Exactly the lines from the one containing "yellow trapezoid at" through the end of the data below are to be reproduced, and nothing besides them.

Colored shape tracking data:
--- START ---

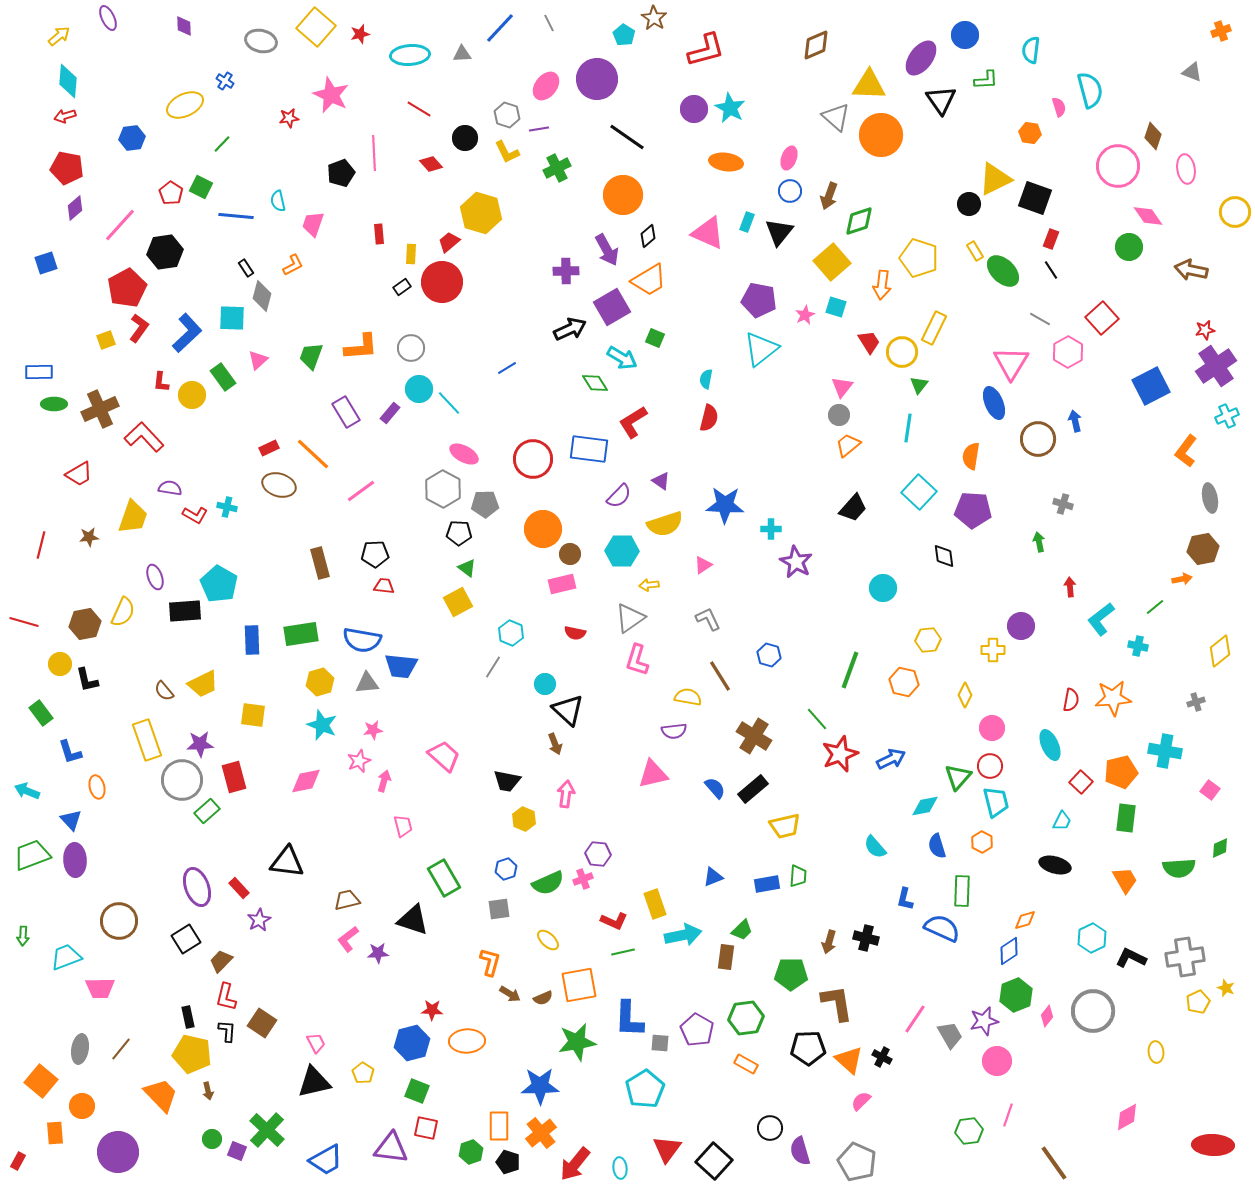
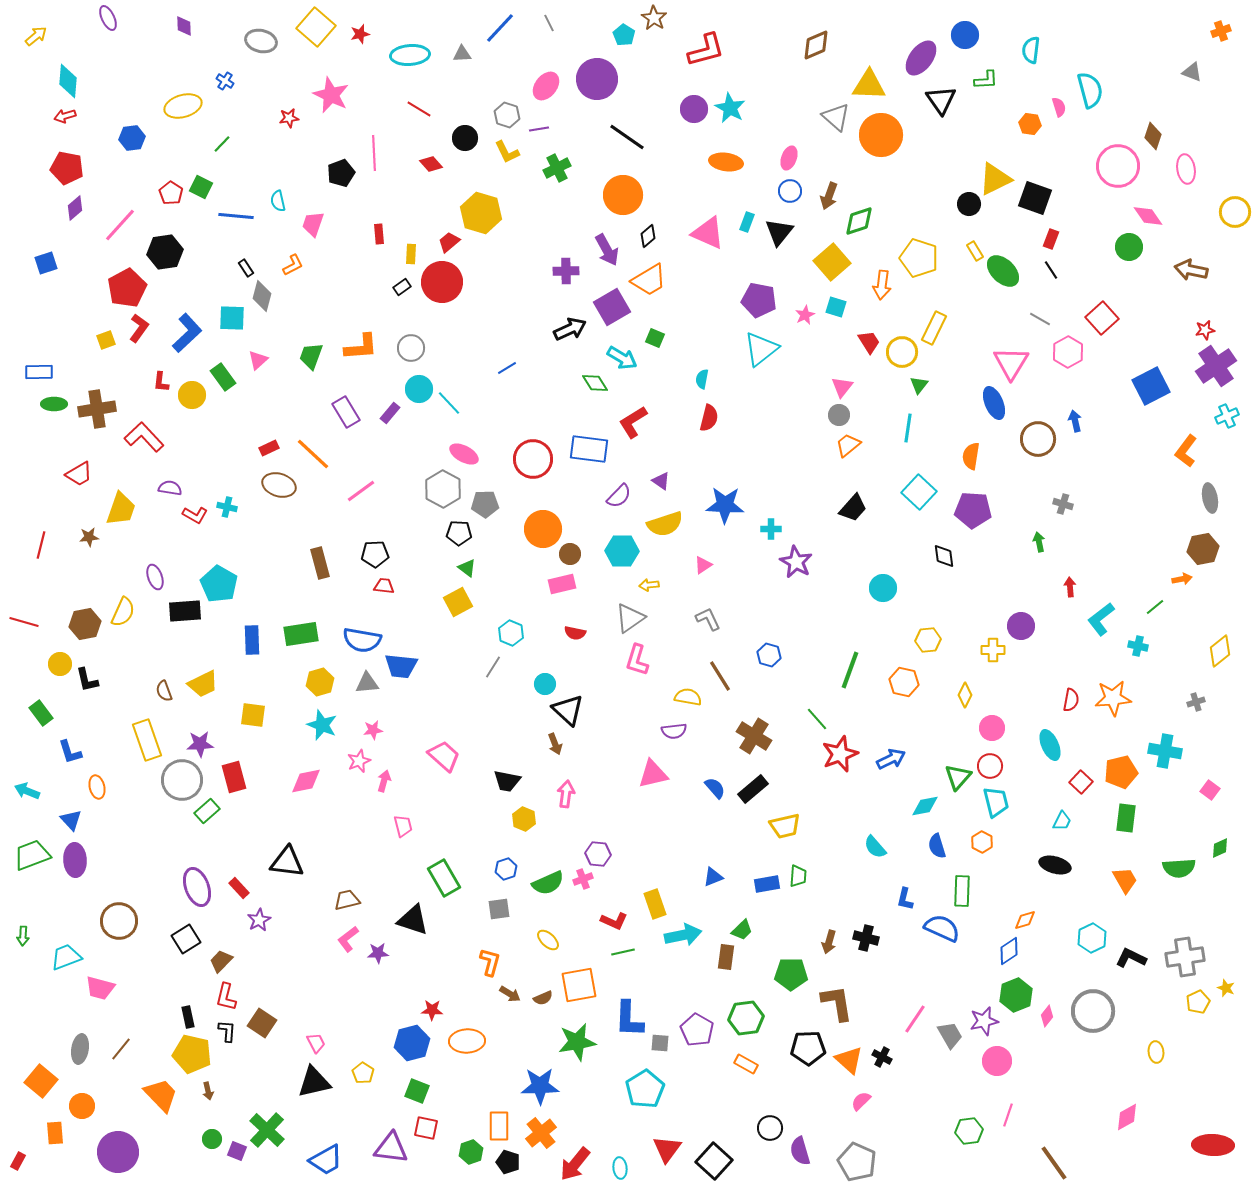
yellow arrow at (59, 36): moved 23 px left
yellow ellipse at (185, 105): moved 2 px left, 1 px down; rotated 9 degrees clockwise
orange hexagon at (1030, 133): moved 9 px up
cyan semicircle at (706, 379): moved 4 px left
brown cross at (100, 409): moved 3 px left; rotated 15 degrees clockwise
yellow trapezoid at (133, 517): moved 12 px left, 8 px up
brown semicircle at (164, 691): rotated 20 degrees clockwise
pink trapezoid at (100, 988): rotated 16 degrees clockwise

--- END ---

# WRITTEN ANSWER
yellow trapezoid at (133, 517): moved 12 px left, 8 px up
brown semicircle at (164, 691): rotated 20 degrees clockwise
pink trapezoid at (100, 988): rotated 16 degrees clockwise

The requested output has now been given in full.